▶ GOAL: Update everything from the line containing "venue (660, 631)" down to the end of the records by replacing "screenshot" with "image" and leaving all else unchanged. Give only those lines, without the pictures.

□ □ □ □ □

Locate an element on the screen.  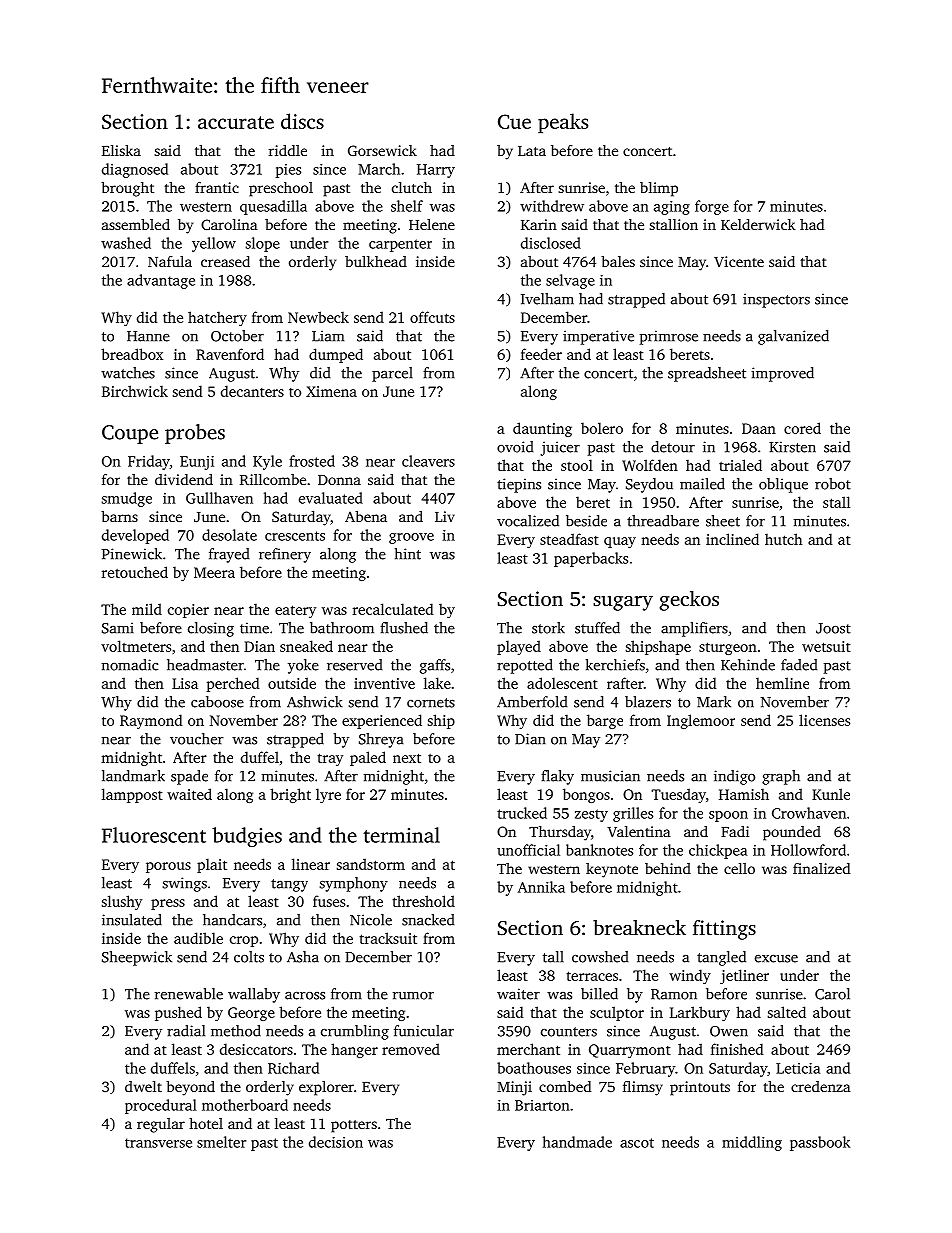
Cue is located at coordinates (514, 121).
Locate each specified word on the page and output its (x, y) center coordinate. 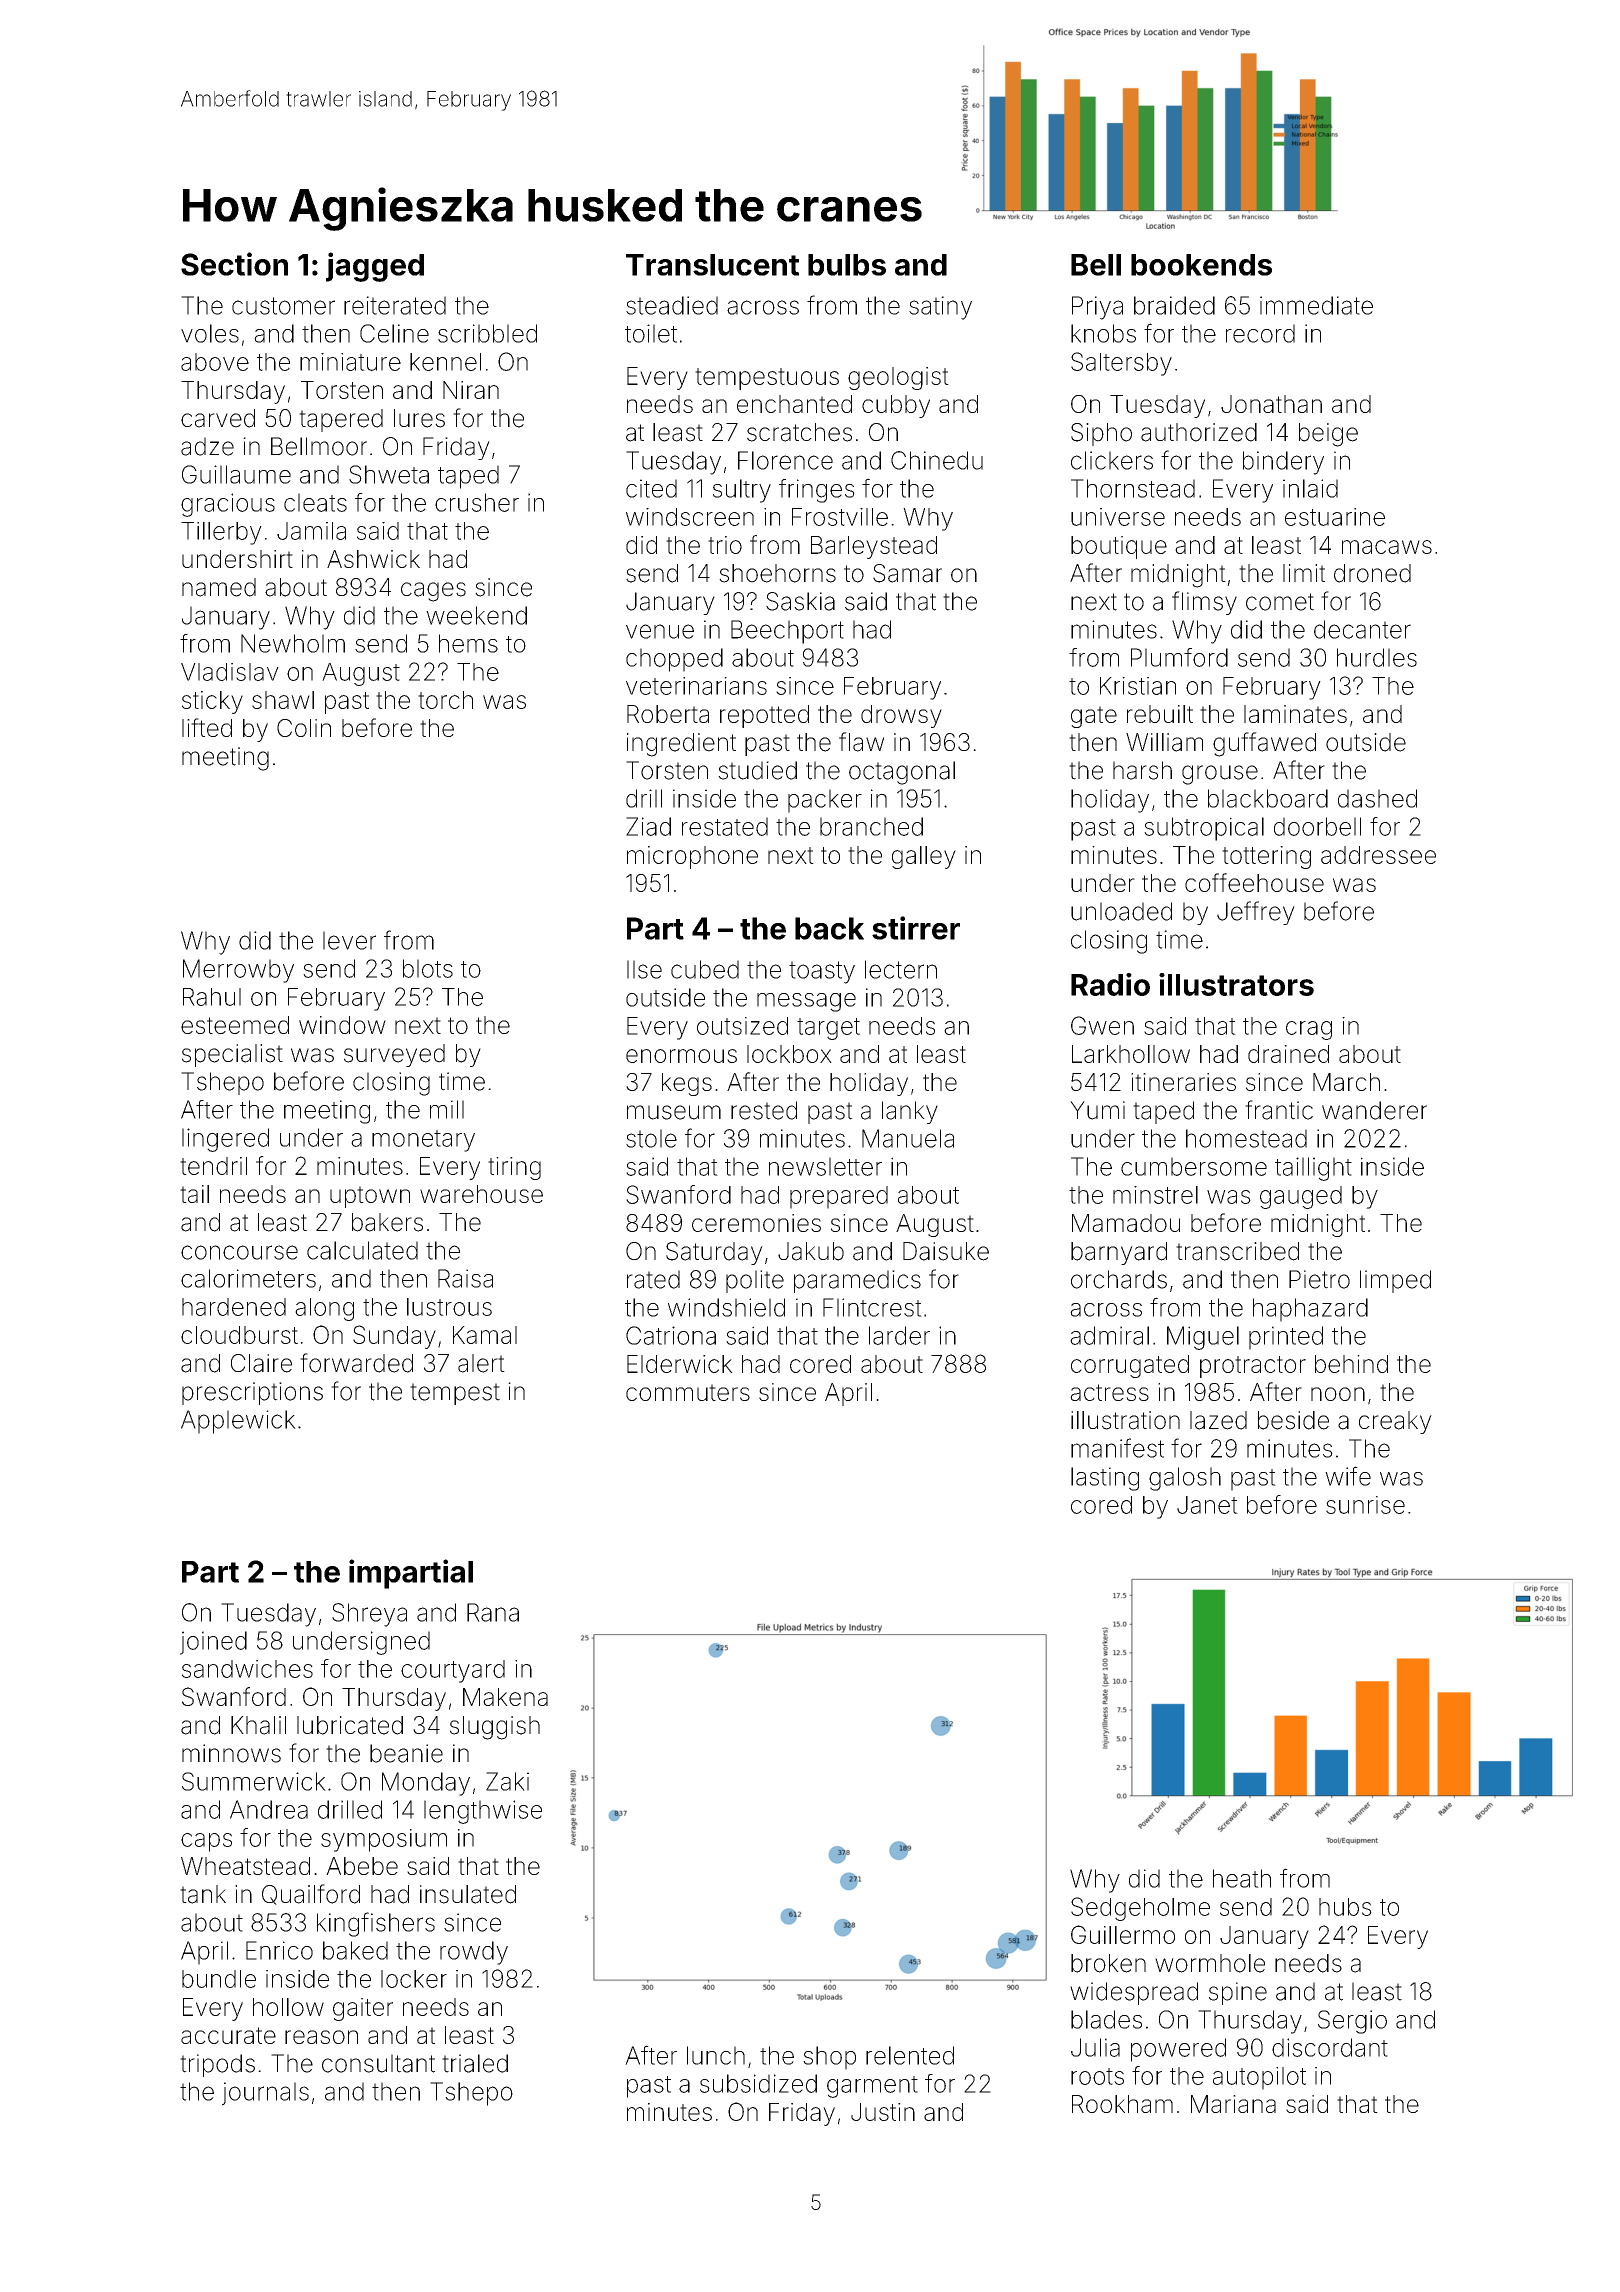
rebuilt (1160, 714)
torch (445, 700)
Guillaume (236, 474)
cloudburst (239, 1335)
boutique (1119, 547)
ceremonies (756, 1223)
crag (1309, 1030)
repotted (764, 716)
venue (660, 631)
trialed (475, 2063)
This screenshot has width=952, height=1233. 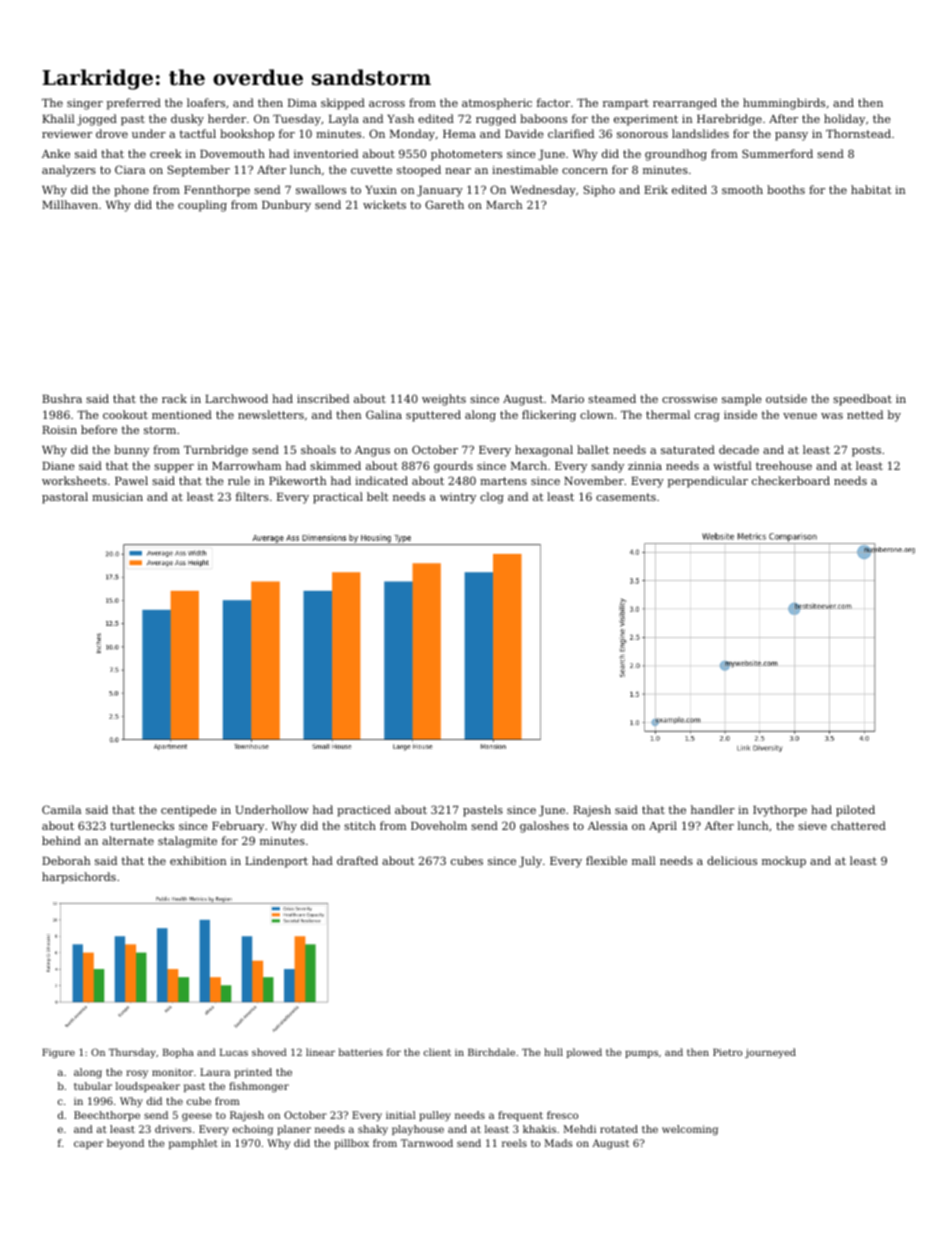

□ □ □ □ □

▶ FINISHED ANSWER:
venue (660, 631)
trialed (475, 2063)
This image has width=952, height=1233. 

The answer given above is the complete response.